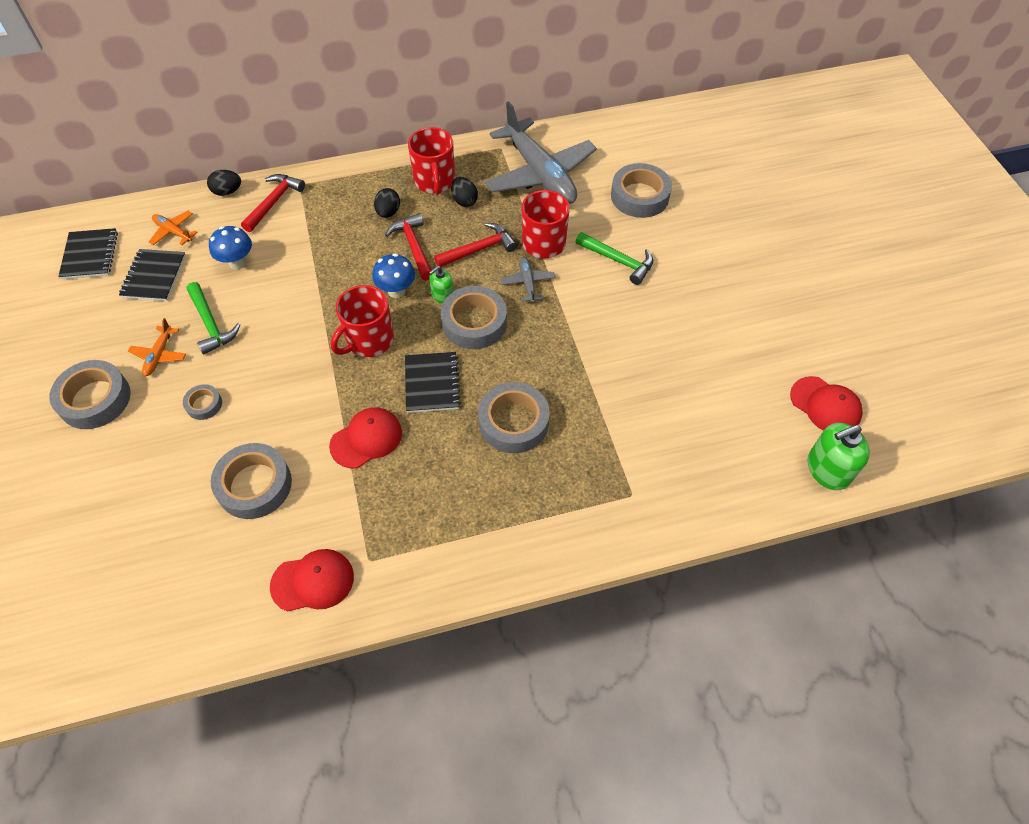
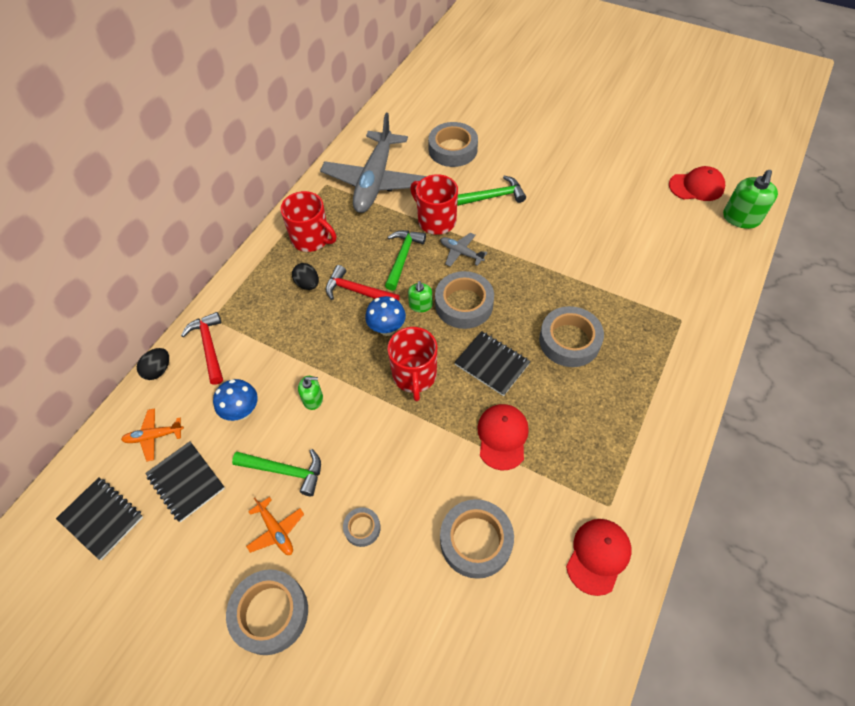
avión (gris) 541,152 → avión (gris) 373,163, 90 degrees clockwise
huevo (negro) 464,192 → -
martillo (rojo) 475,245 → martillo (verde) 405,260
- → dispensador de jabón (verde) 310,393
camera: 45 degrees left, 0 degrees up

...

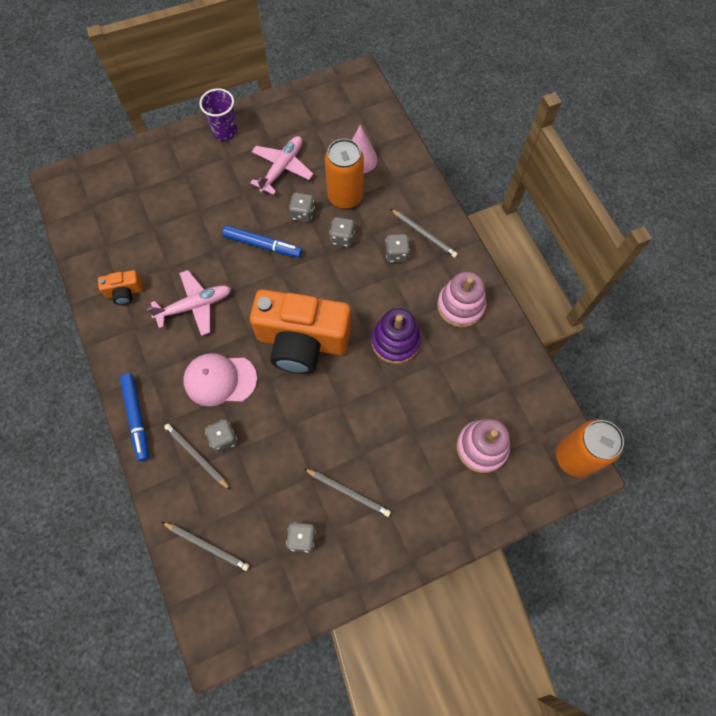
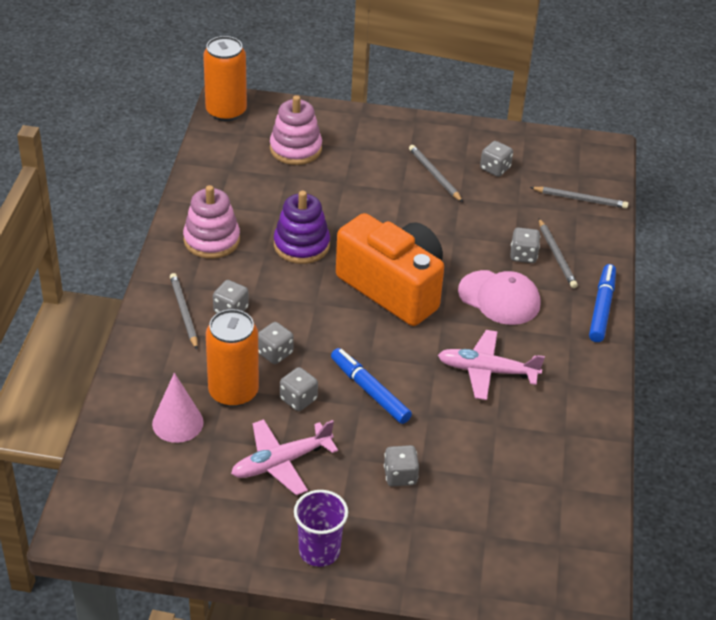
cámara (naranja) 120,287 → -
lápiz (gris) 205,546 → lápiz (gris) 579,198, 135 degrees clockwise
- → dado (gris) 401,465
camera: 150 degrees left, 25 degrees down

**What you have to do**
State how many lines of the listing hold the string "camera"; reply with the number and nothing else.

**Result for this task**
2